> [Aim of the exercise] Word-for-word transcription needed. Include every entry below but no pictures.

[Saved entries]
####################

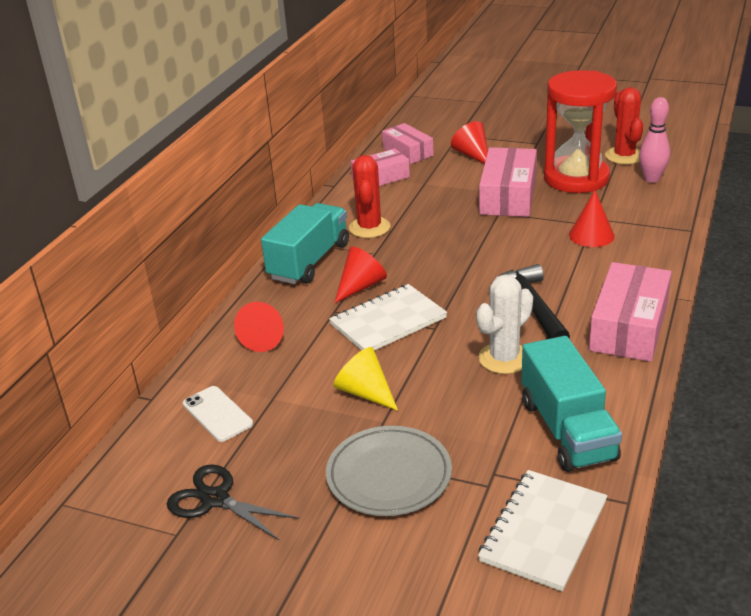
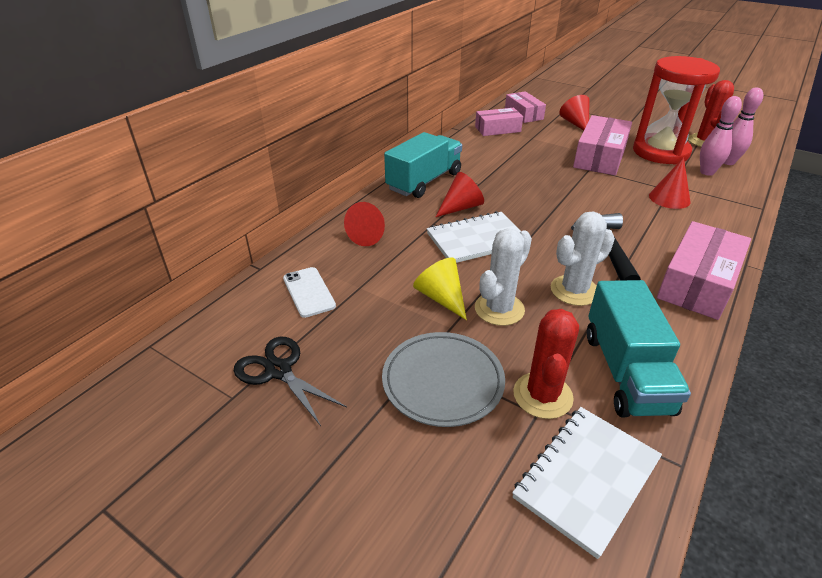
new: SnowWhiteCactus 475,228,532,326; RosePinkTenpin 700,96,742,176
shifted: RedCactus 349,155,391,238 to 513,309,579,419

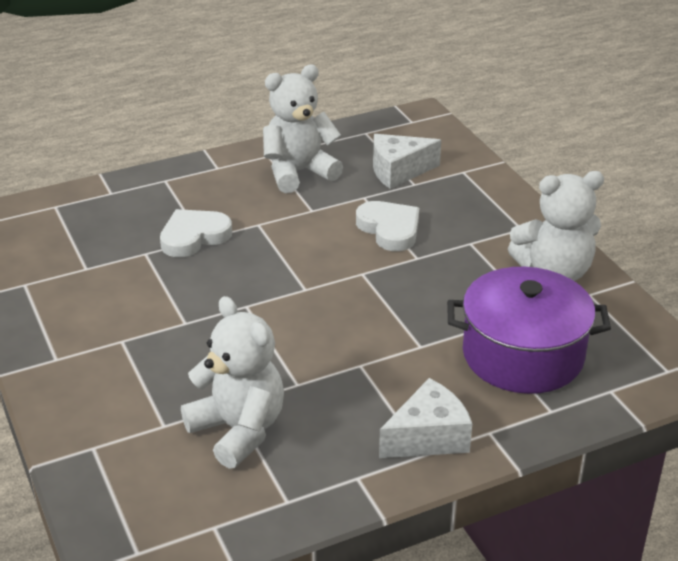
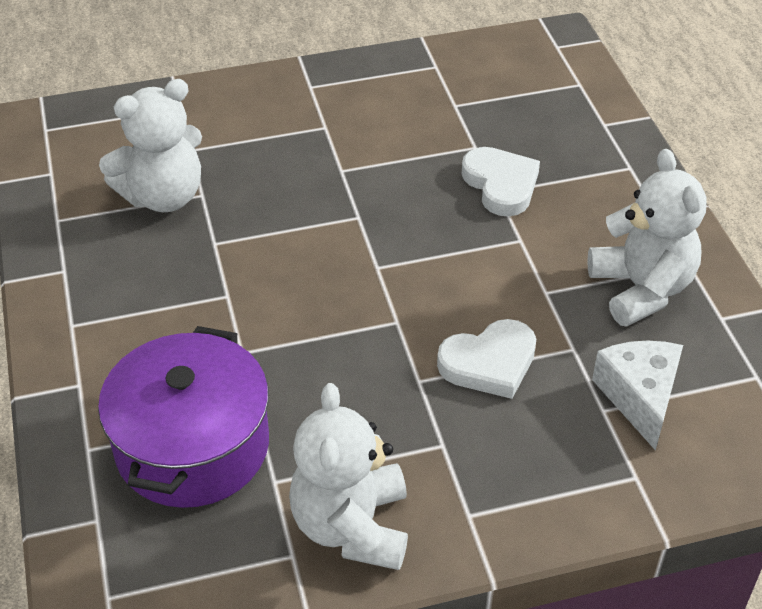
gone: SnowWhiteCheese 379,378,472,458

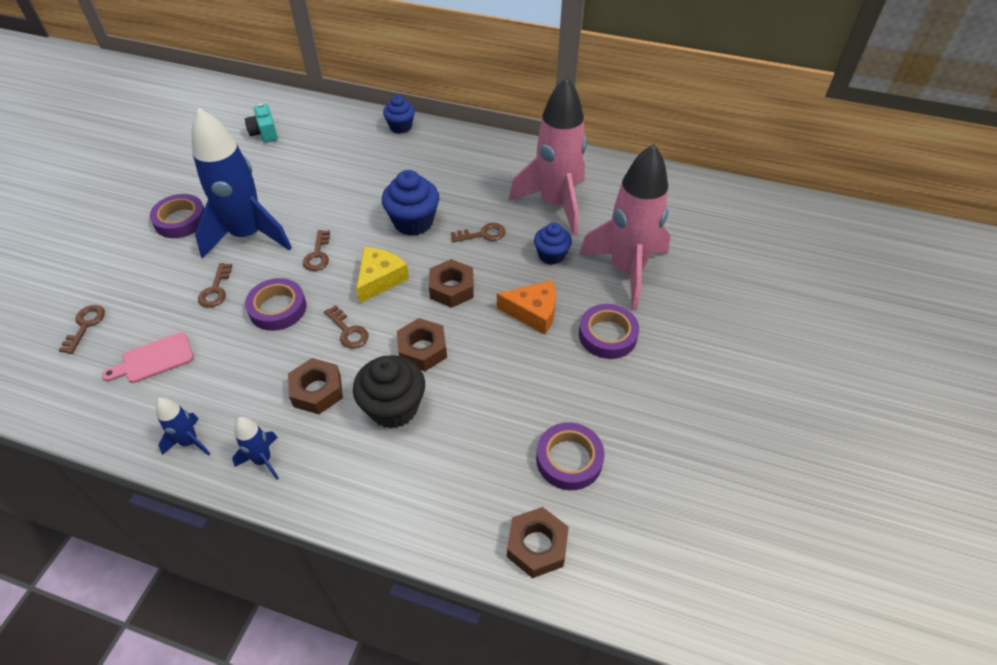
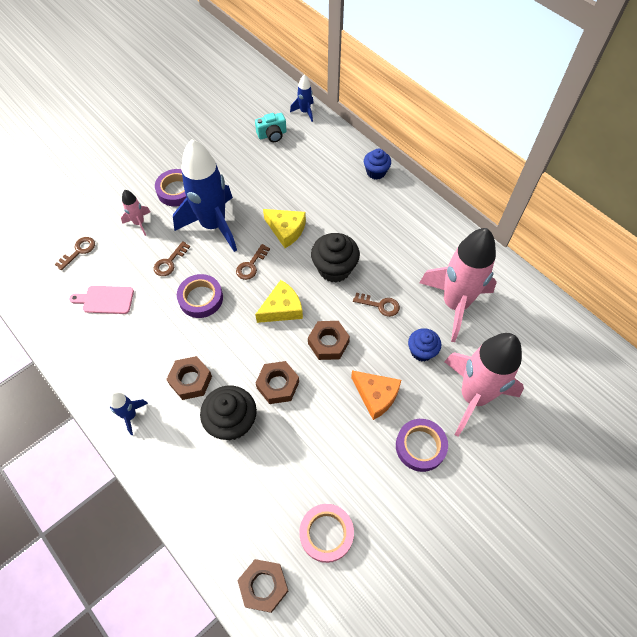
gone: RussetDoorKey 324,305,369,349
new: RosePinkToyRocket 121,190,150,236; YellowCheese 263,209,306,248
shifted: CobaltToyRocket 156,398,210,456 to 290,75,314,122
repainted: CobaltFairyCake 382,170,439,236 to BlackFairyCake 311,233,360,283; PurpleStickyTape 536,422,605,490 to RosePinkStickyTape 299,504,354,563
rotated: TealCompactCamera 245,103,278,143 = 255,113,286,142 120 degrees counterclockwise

####################

> [Answer to this exercise]
new: SnowWhiteCactus 475,228,532,326; RosePinkTenpin 700,96,742,176
shifted: RedCactus 349,155,391,238 to 513,309,579,419

gone: SnowWhiteCheese 379,378,472,458

gone: RussetDoorKey 324,305,369,349
new: RosePinkToyRocket 121,190,150,236; YellowCheese 263,209,306,248
shifted: CobaltToyRocket 156,398,210,456 to 290,75,314,122
repainted: CobaltFairyCake 382,170,439,236 to BlackFairyCake 311,233,360,283; PurpleStickyTape 536,422,605,490 to RosePinkStickyTape 299,504,354,563
rotated: TealCompactCamera 245,103,278,143 = 255,113,286,142 120 degrees counterclockwise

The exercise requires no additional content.